Task brief: A verbatim repetition of the data below is requested, without images.

Provided material:
******

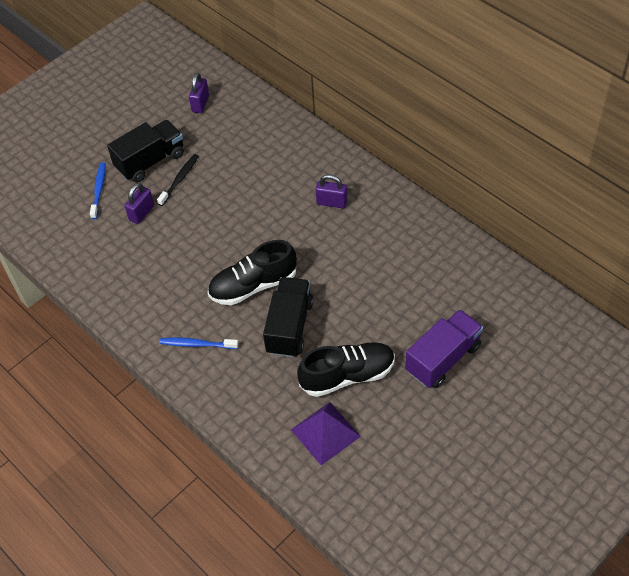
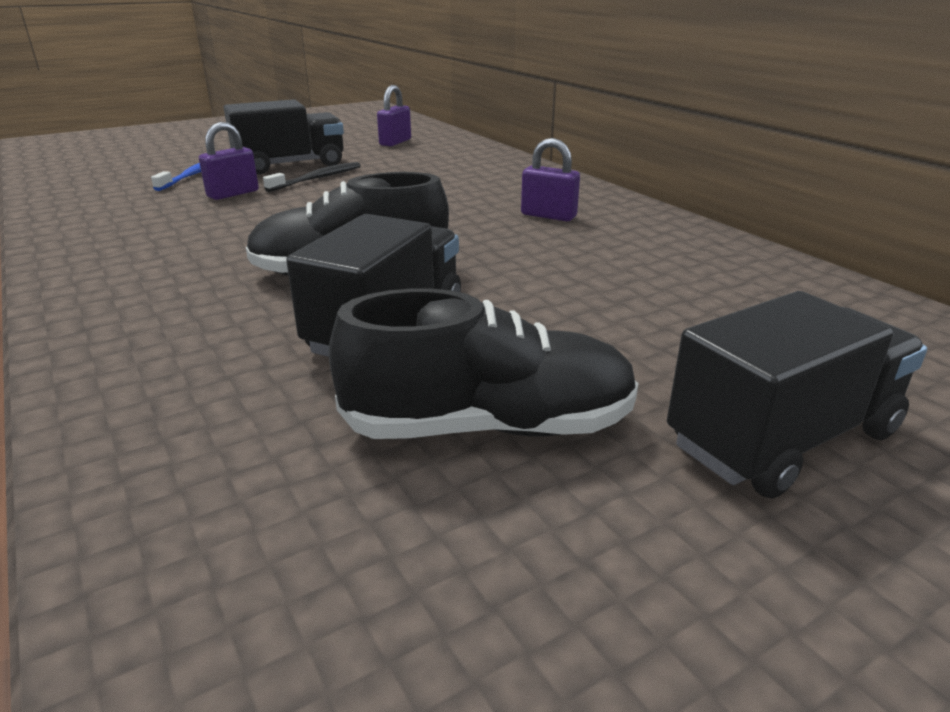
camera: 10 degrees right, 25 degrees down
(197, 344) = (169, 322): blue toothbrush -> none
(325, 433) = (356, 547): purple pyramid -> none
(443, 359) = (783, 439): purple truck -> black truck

******

Problem solution:
camera: 10 degrees right, 25 degrees down
(197, 344) = (169, 322): blue toothbrush -> none
(325, 433) = (356, 547): purple pyramid -> none
(443, 359) = (783, 439): purple truck -> black truck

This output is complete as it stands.